++++ INPUT RECORDS ++++

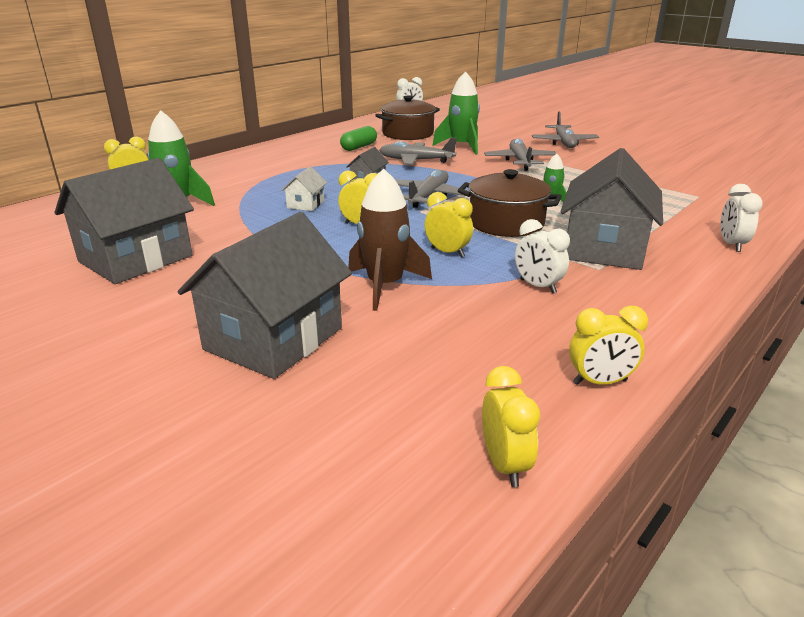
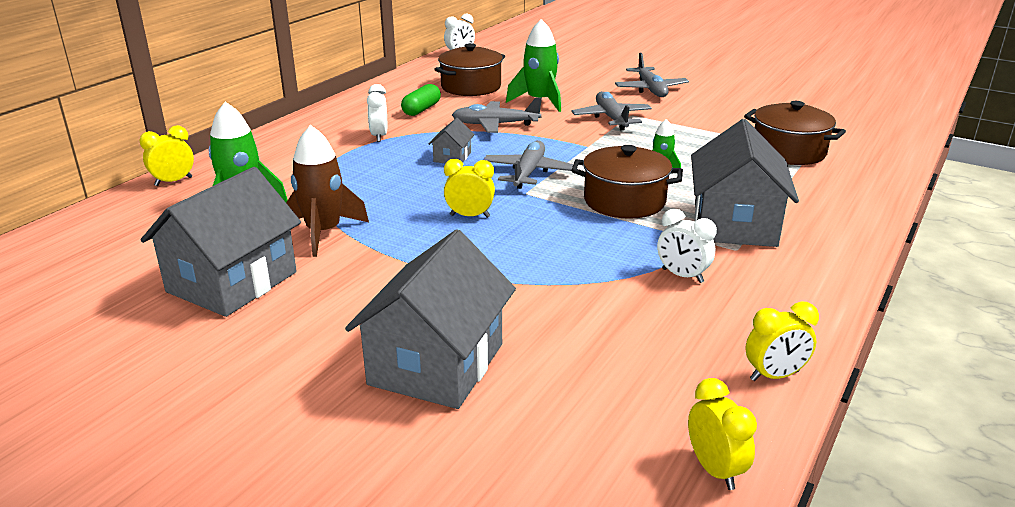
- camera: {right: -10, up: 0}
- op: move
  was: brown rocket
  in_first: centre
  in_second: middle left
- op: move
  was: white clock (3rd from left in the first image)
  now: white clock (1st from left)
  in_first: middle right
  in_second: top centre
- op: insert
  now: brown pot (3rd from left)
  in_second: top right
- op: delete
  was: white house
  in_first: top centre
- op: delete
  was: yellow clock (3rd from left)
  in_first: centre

++++

The answer must be a single number: the count of lines above that contain the word "left".

5